_Task inputs_:
·····

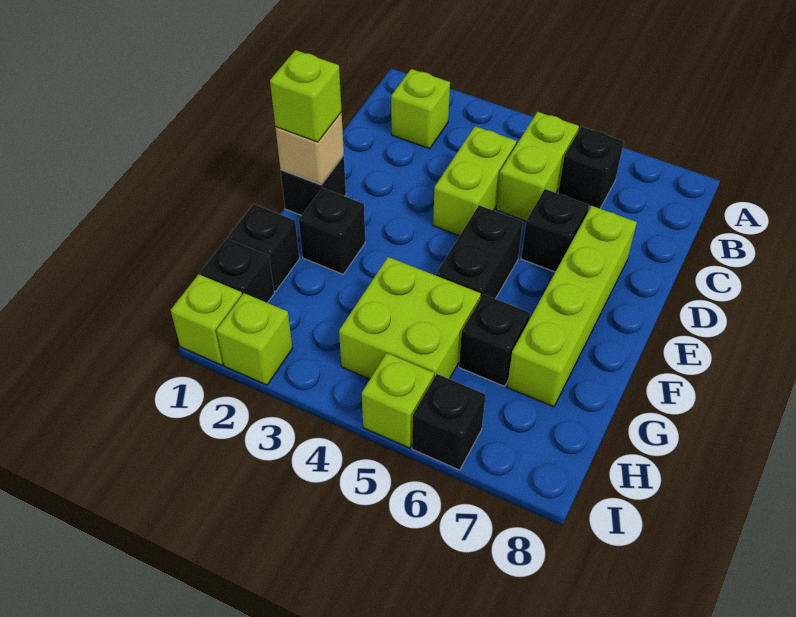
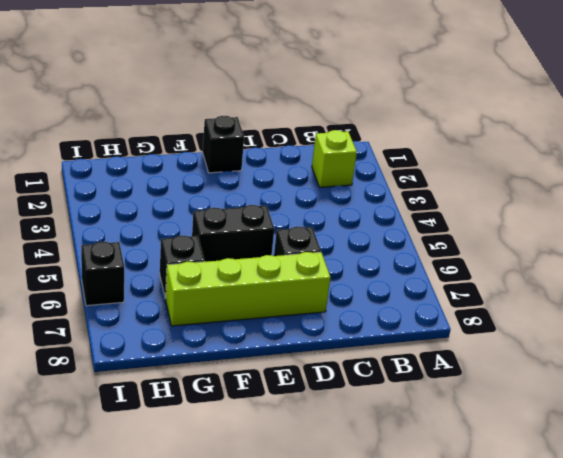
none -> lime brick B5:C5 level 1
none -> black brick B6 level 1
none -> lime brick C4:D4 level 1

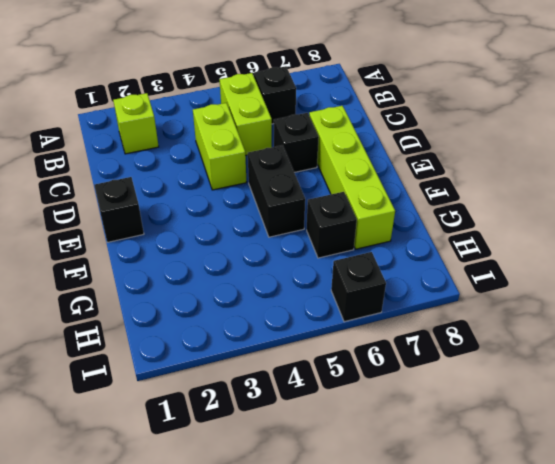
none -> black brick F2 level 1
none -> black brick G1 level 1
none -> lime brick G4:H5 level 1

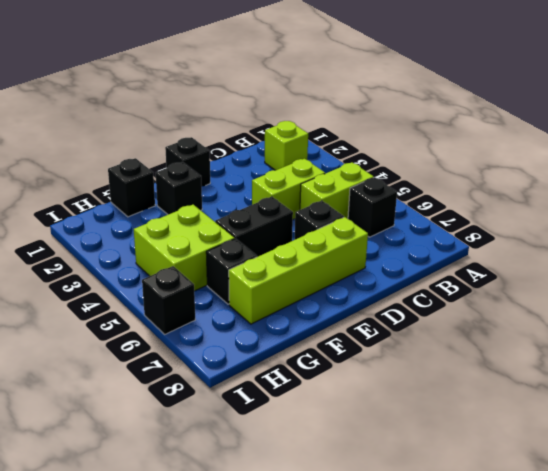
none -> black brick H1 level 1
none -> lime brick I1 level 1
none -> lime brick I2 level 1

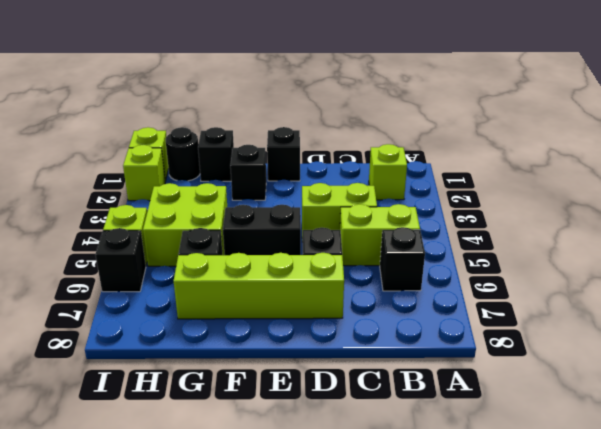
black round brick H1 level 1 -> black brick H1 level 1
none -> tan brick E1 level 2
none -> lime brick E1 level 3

·····

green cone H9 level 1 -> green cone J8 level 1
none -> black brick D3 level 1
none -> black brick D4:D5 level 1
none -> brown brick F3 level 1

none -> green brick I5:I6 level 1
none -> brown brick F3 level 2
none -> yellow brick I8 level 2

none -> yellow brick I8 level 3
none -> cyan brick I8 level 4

·····

_Exercise_:
All lines in the listing above between the line with "none -> green brick I5:I6 level 1" and the line with "none -> cyan brick I8 level 4", inclusive, should be set down exactly, and no line outside that range.

_Exercise answer_:
none -> green brick I5:I6 level 1
none -> brown brick F3 level 2
none -> yellow brick I8 level 2

none -> yellow brick I8 level 3
none -> cyan brick I8 level 4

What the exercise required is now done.